* Data entries:
..............................

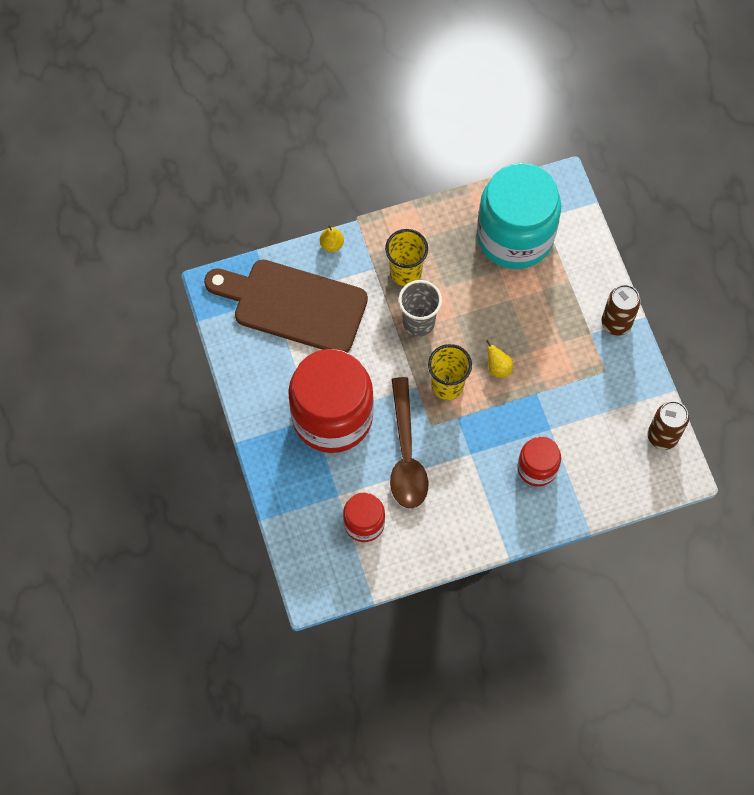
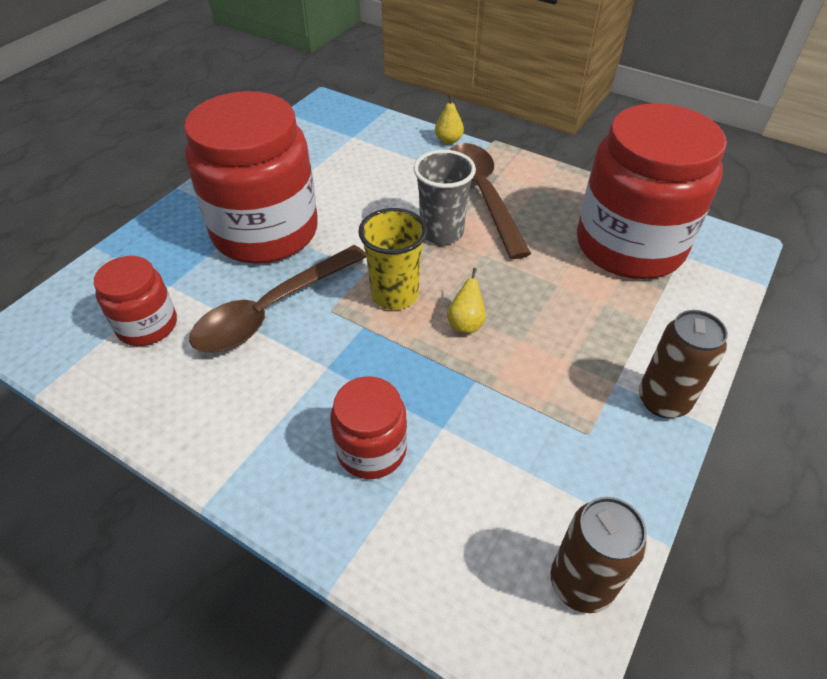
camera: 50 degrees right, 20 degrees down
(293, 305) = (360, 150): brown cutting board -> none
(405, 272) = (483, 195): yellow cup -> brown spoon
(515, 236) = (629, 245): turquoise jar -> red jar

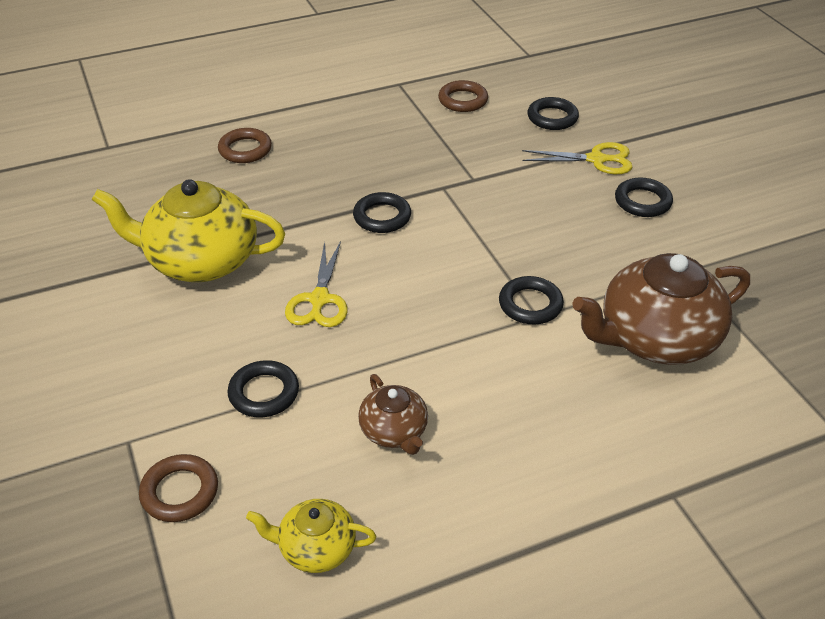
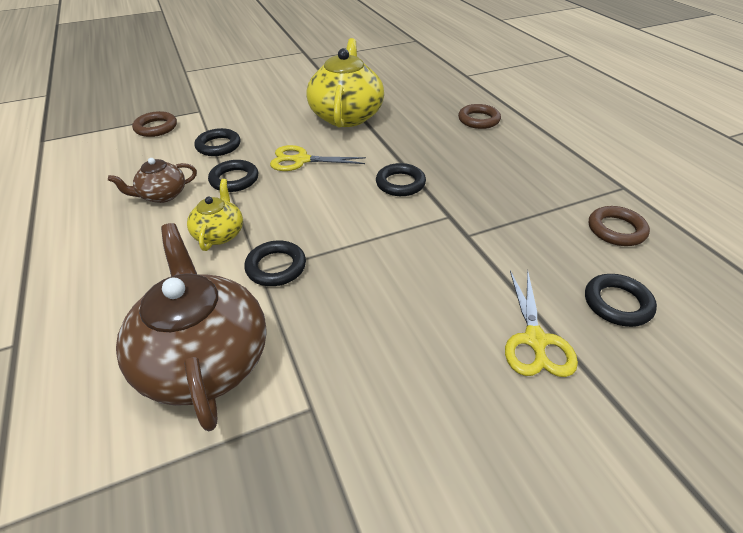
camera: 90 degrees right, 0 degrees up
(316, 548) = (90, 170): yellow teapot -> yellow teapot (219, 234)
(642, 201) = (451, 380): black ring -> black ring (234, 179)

..............................

* Assignment:
Could you write out all the records exactly, without the pictures?

* Solution for this exercise:
camera: 50 degrees right, 20 degrees down
(293, 305) = (360, 150): brown cutting board -> none
(405, 272) = (483, 195): yellow cup -> brown spoon
(515, 236) = (629, 245): turquoise jar -> red jar

camera: 90 degrees right, 0 degrees up
(316, 548) = (90, 170): yellow teapot -> yellow teapot (219, 234)
(642, 201) = (451, 380): black ring -> black ring (234, 179)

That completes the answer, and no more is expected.